**Exercise:** Lines before the one containing "blue pyramid: 3 -> 4" are to be left out; that line and all after it, through the end of the material below, are to be written out exactly.

**Data block:**

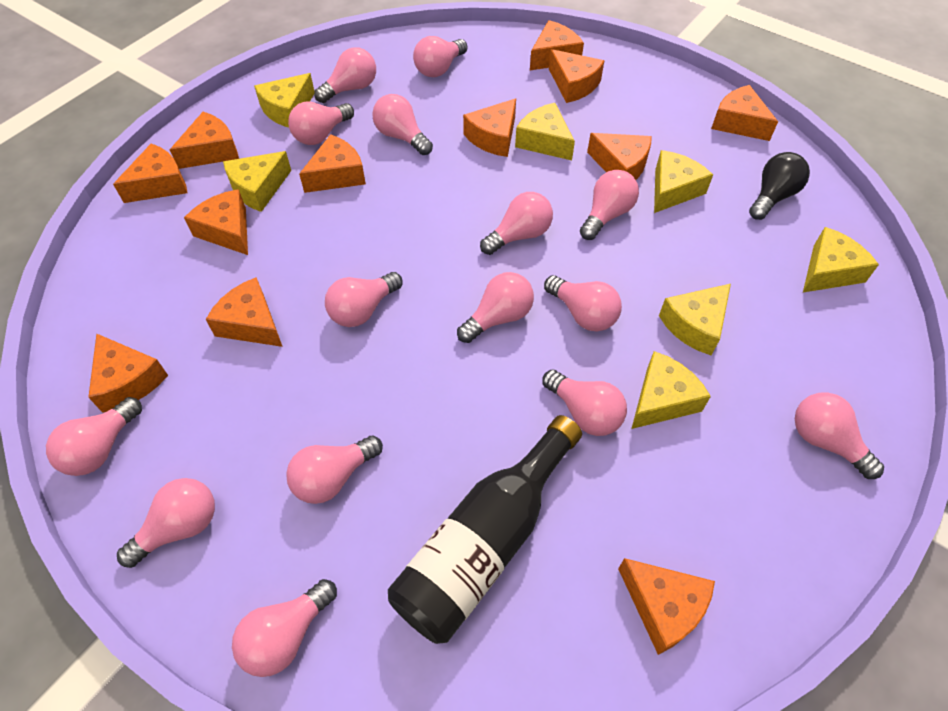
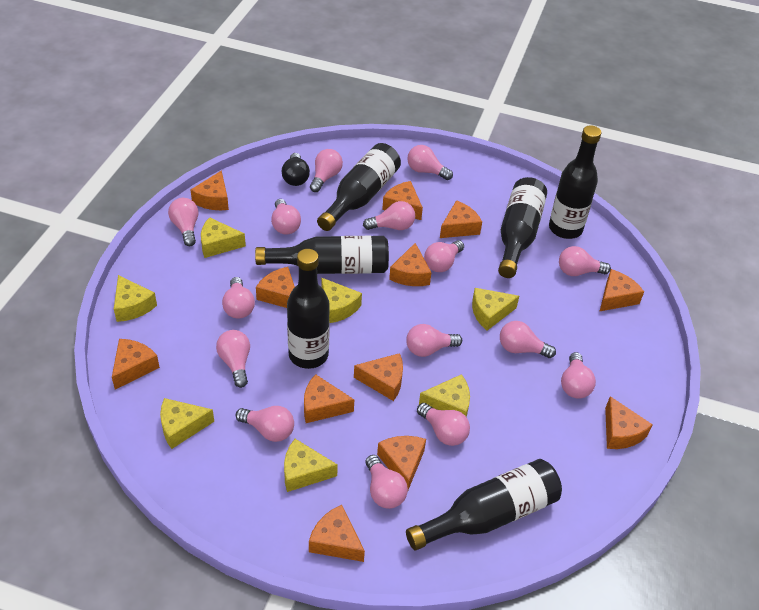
black bottle: 1 -> 6

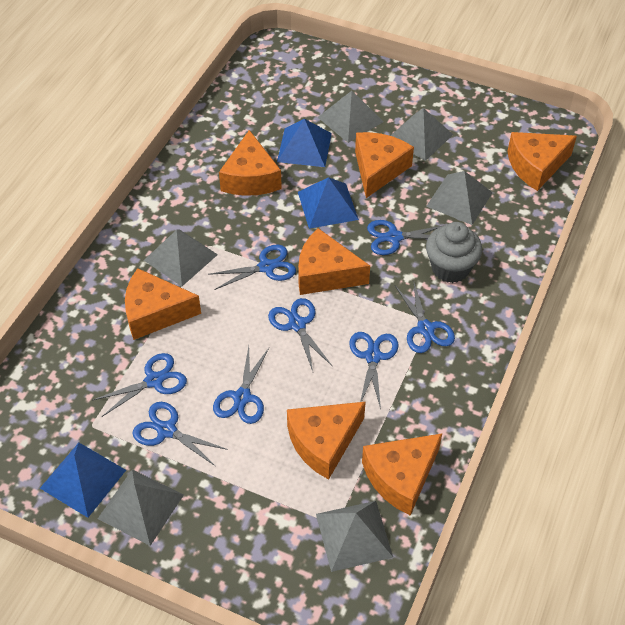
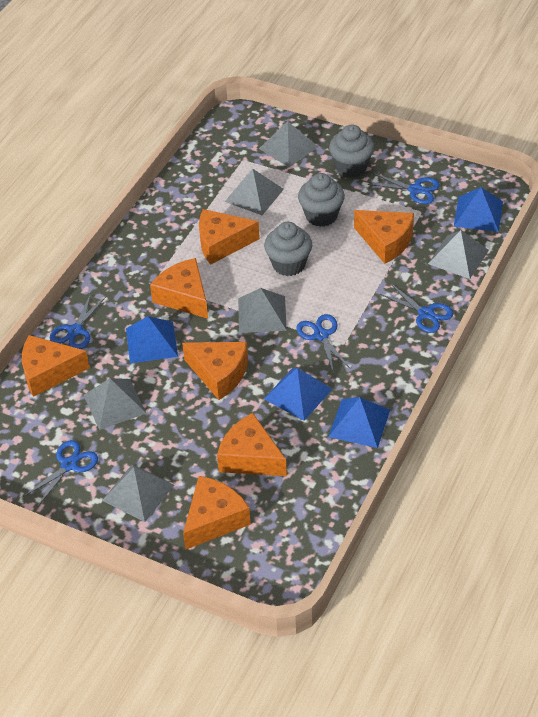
blue pyramid: 3 -> 4
blue scissors: 8 -> 5
grey cupcake: 1 -> 3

**Expected answer:**
blue pyramid: 3 -> 4
blue scissors: 8 -> 5
grey cupcake: 1 -> 3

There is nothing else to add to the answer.